→ **WHAT YOU ARE ASKED TO DO**
Below this line is a set of entries; quote exactly the lines from the line that contains "(584, 211) = (632, 149): white" to the line that contains "(609, 278) = (719, 196): yellow", both lines included.

→ **DATA PROVIDED**

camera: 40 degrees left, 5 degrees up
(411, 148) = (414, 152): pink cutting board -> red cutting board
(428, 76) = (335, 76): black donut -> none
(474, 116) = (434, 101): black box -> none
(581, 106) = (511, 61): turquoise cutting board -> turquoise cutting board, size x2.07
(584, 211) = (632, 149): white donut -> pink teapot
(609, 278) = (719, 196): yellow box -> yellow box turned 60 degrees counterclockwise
==
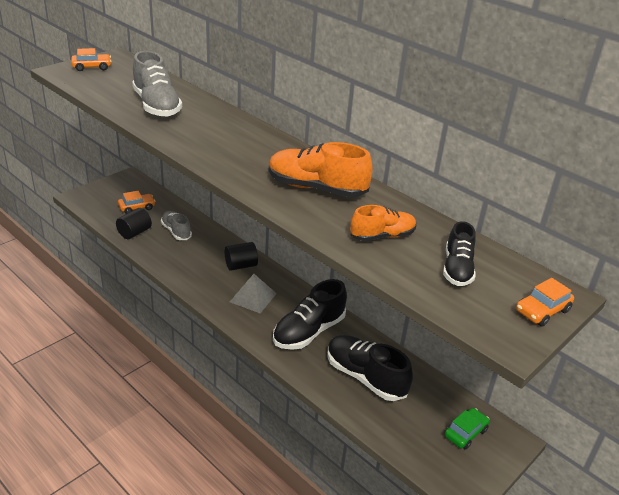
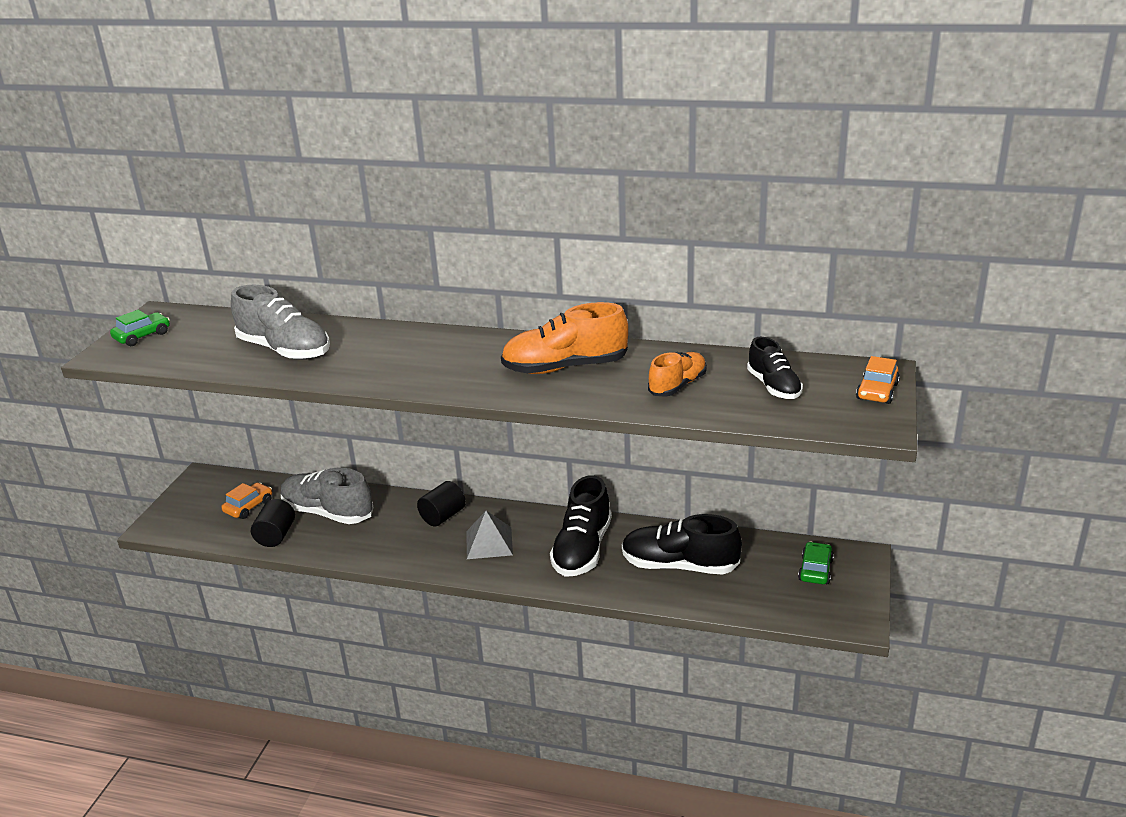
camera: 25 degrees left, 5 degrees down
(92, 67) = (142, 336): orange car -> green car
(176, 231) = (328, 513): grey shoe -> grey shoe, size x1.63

→ **SOLUTION FOR THIS TASK**
(584, 211) = (632, 149): white donut -> pink teapot
(609, 278) = (719, 196): yellow box -> yellow box turned 60 degrees counterclockwise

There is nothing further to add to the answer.